* [Records from a collection]:
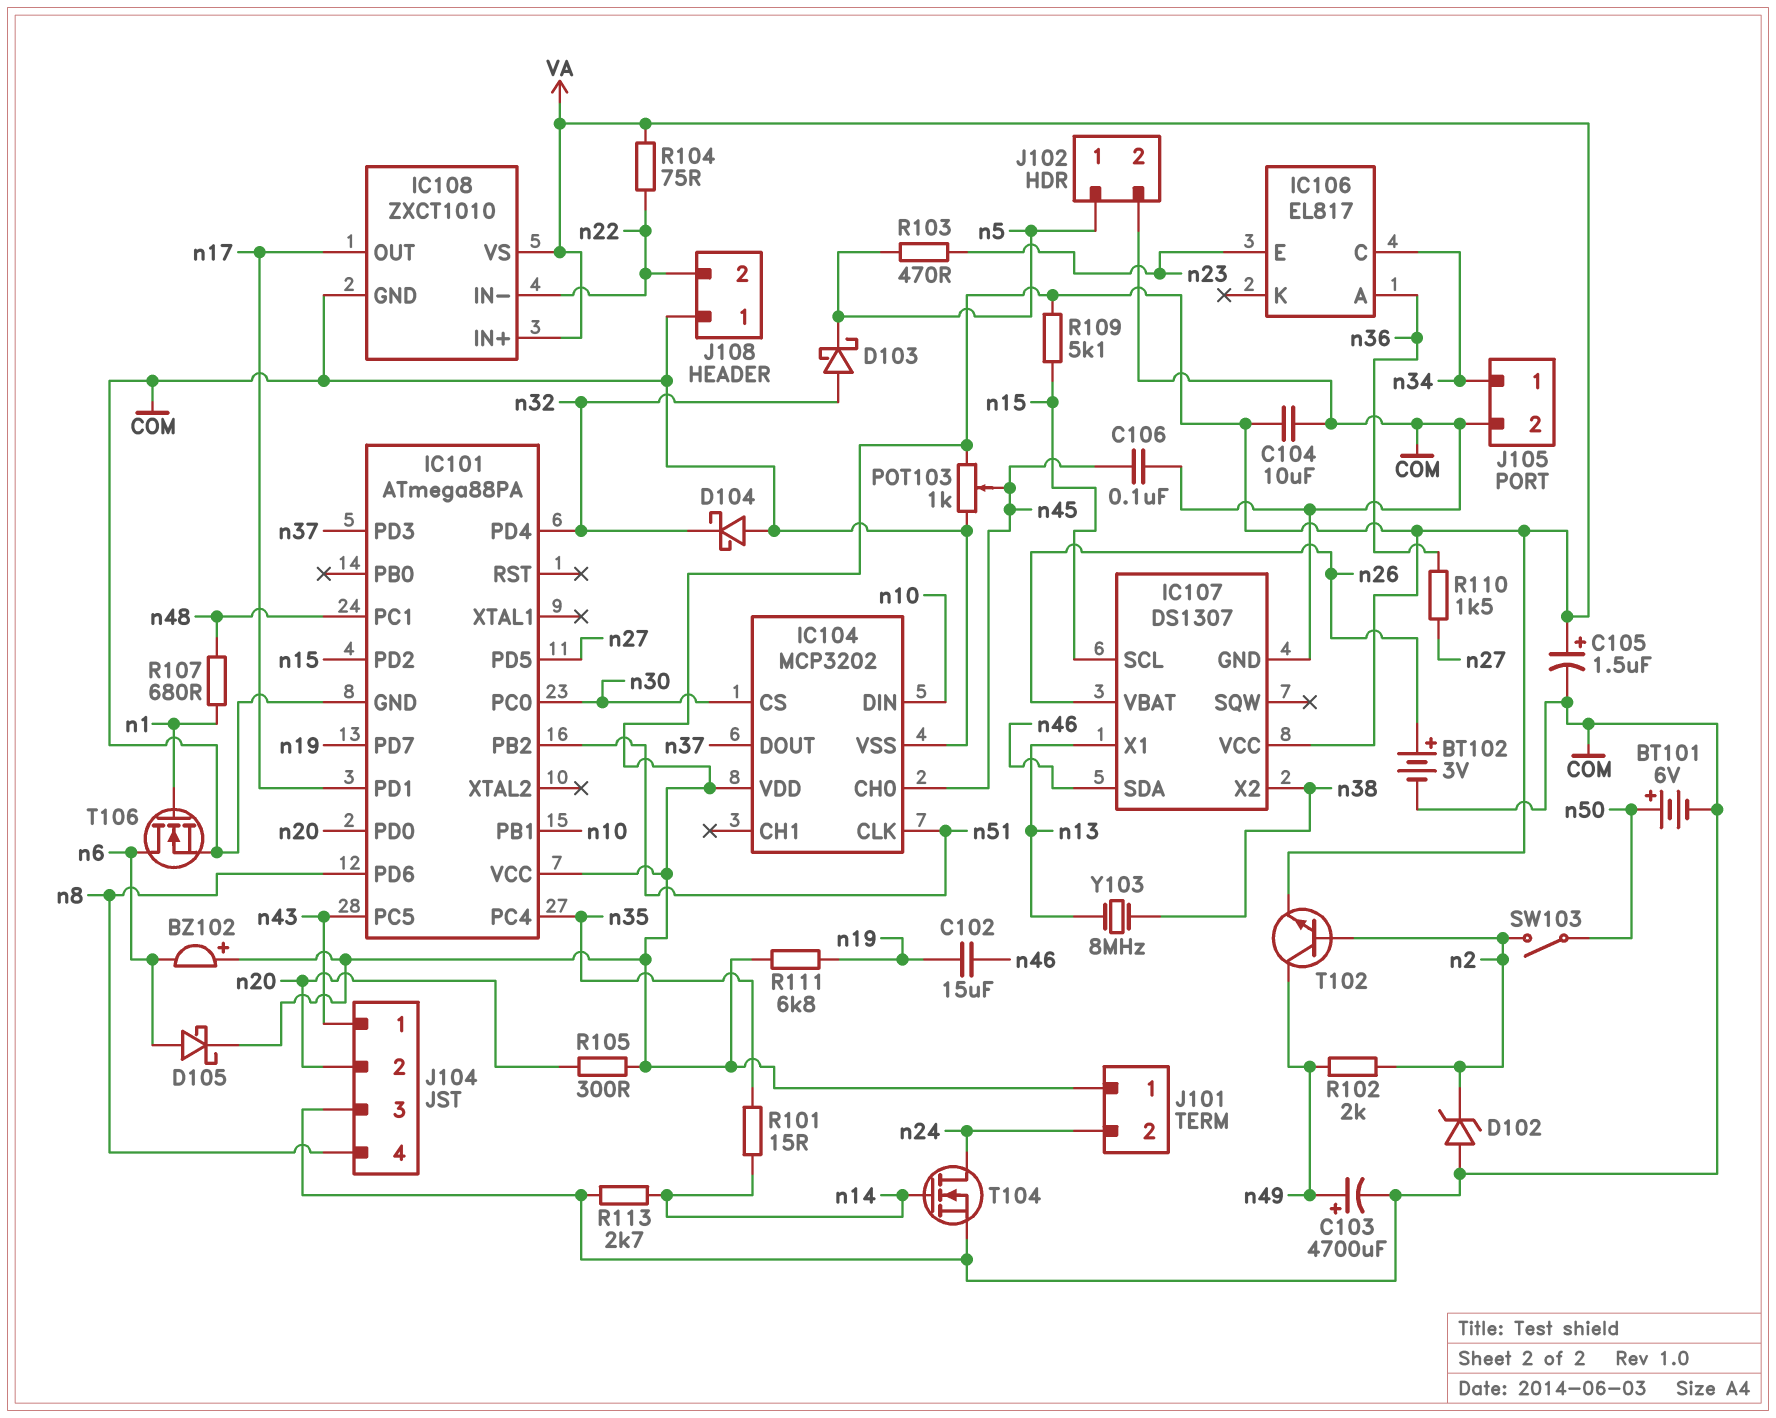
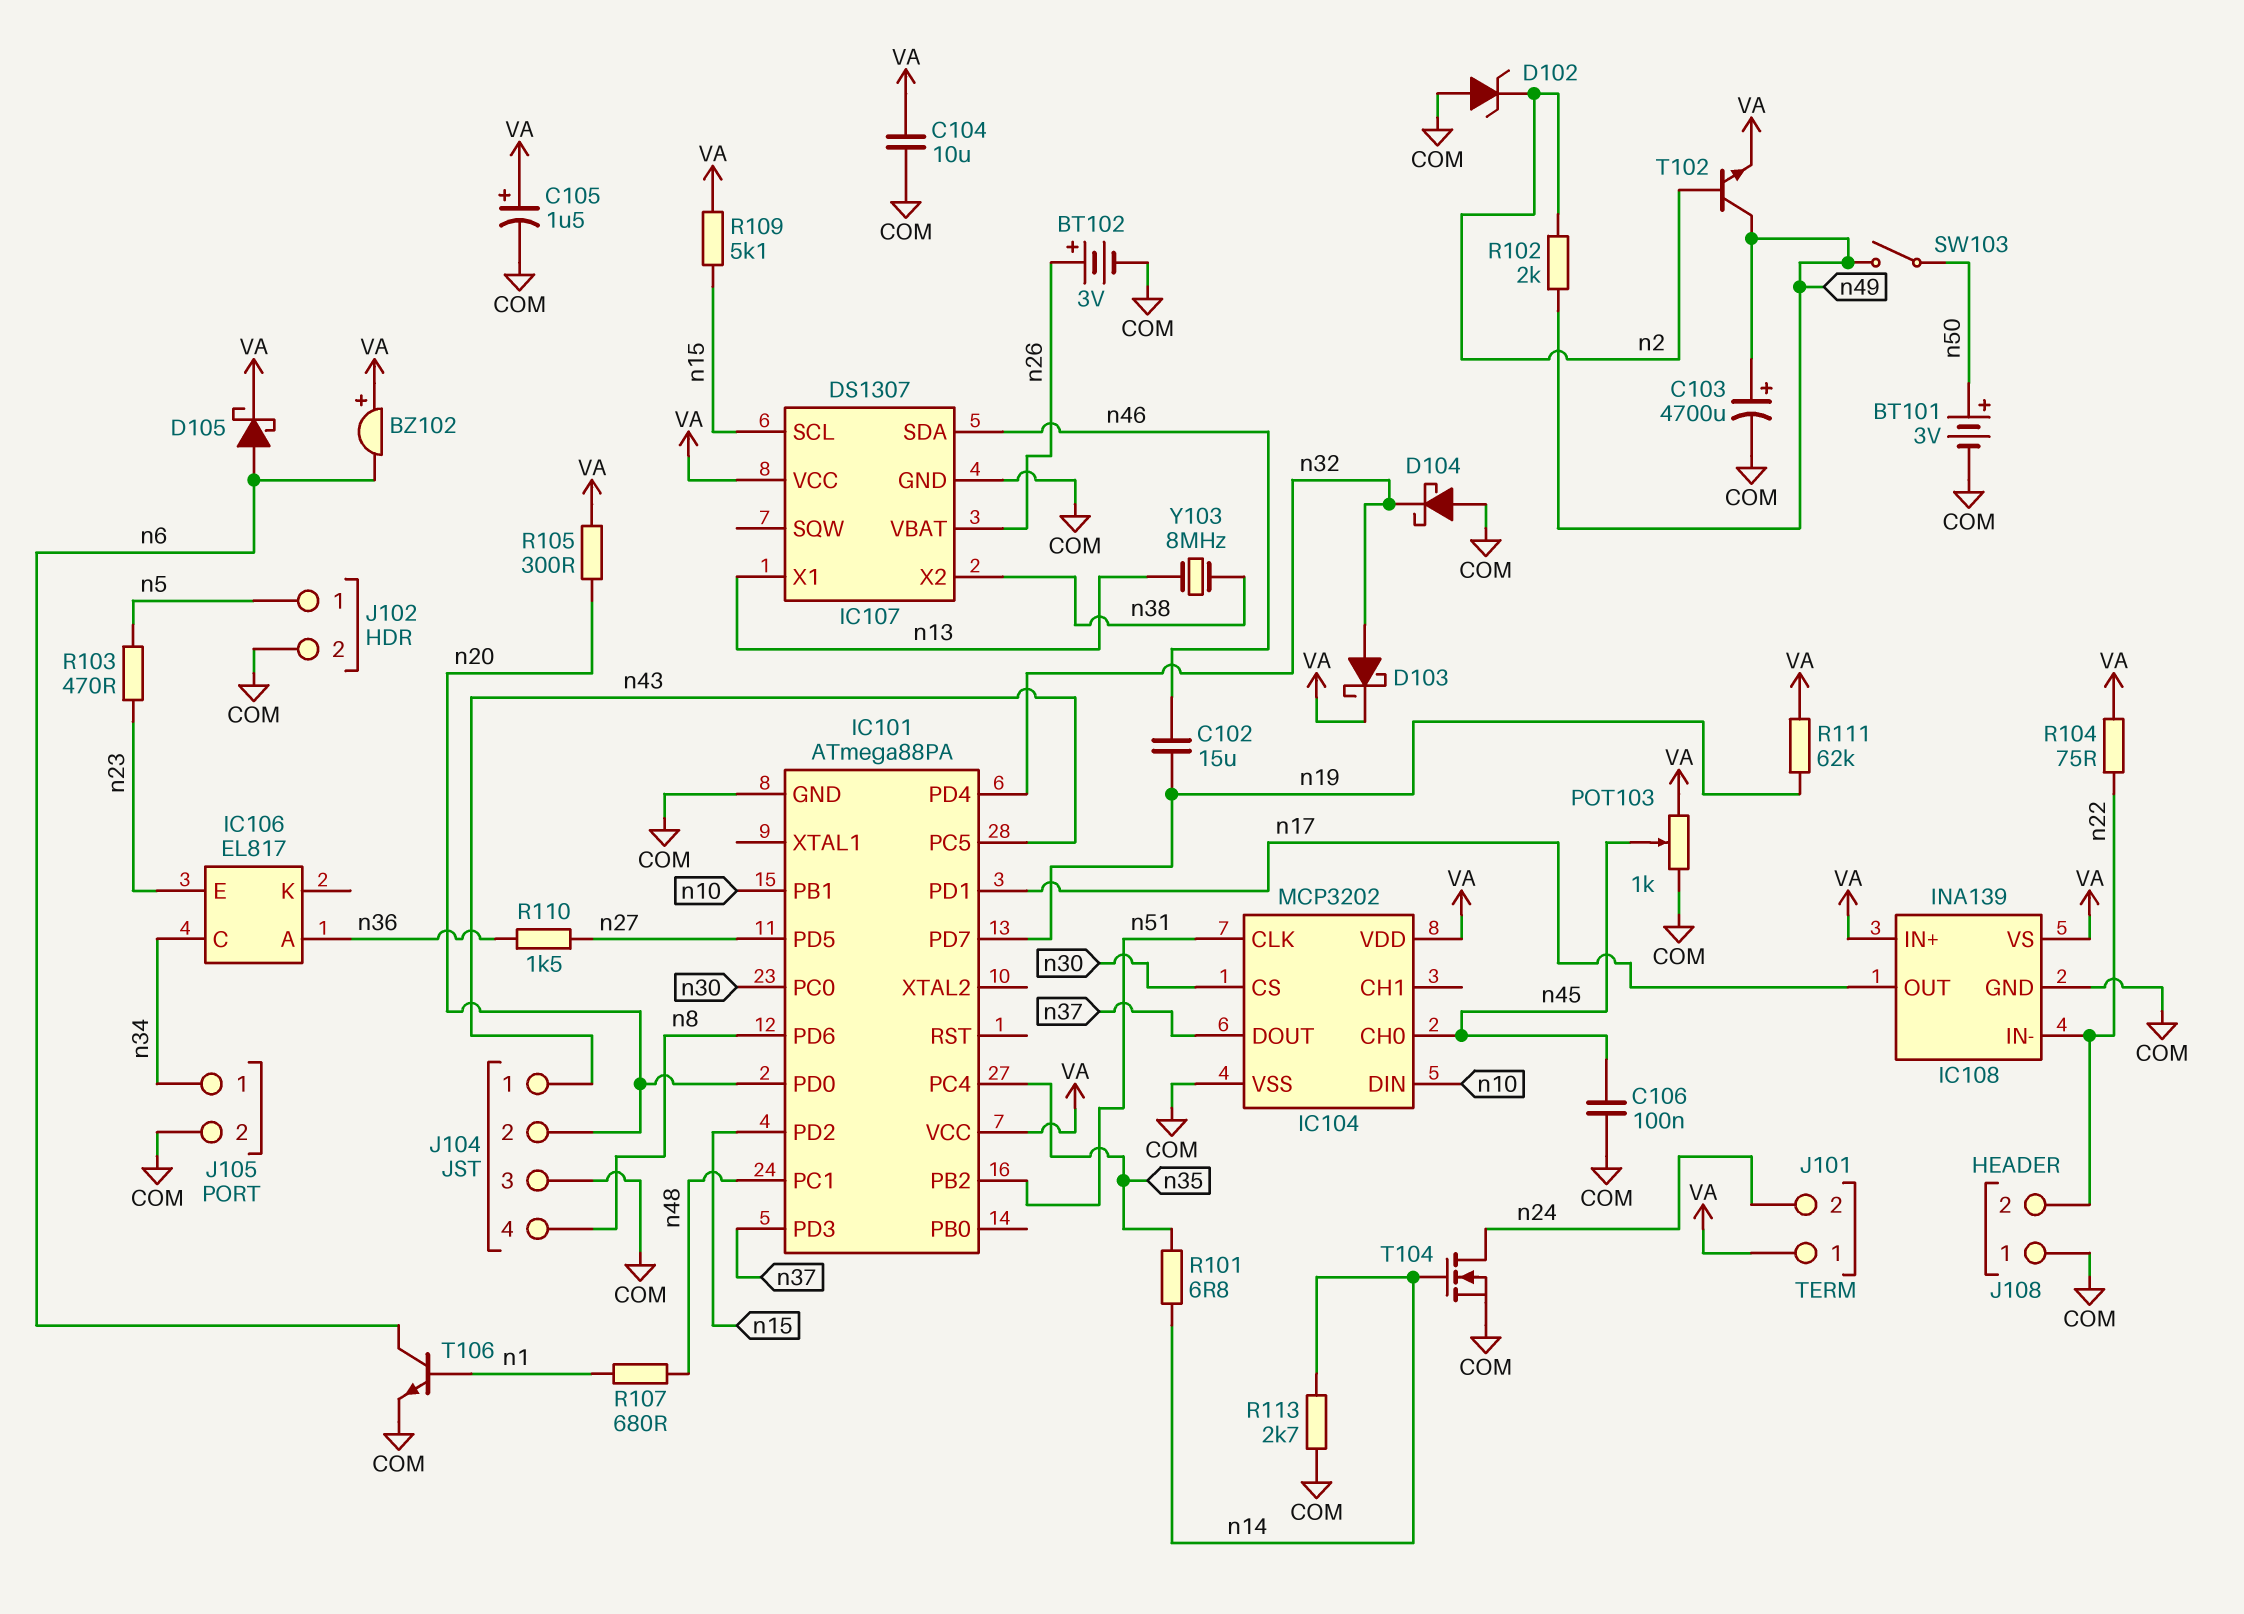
BT101: 6V (plus n50, minus COM) -> 3V (plus n50, minus COM)
D103: schottky (A n32, K n5) -> schottky (A n32, K VA)
IC108: ZXCT1010 -> INA139
R101: 15 (n14, n35) -> 6.8 (n14, n35)
R111: 6.8k (VA, n19) -> 62k (VA, n19)
SW103: switch (n2, n50) -> switch (n49, n50)
T106: NMOS (G n1, D n6, S COM) -> NPN (B n1, C n6, E COM)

* [Task description]: Write out the lines of the records exactly, starting at the one holding "SW103: switch (n2, n50) -> switch (n49, n50)" and ending with the last line, and include no others.

* [Task response]:
SW103: switch (n2, n50) -> switch (n49, n50)
T106: NMOS (G n1, D n6, S COM) -> NPN (B n1, C n6, E COM)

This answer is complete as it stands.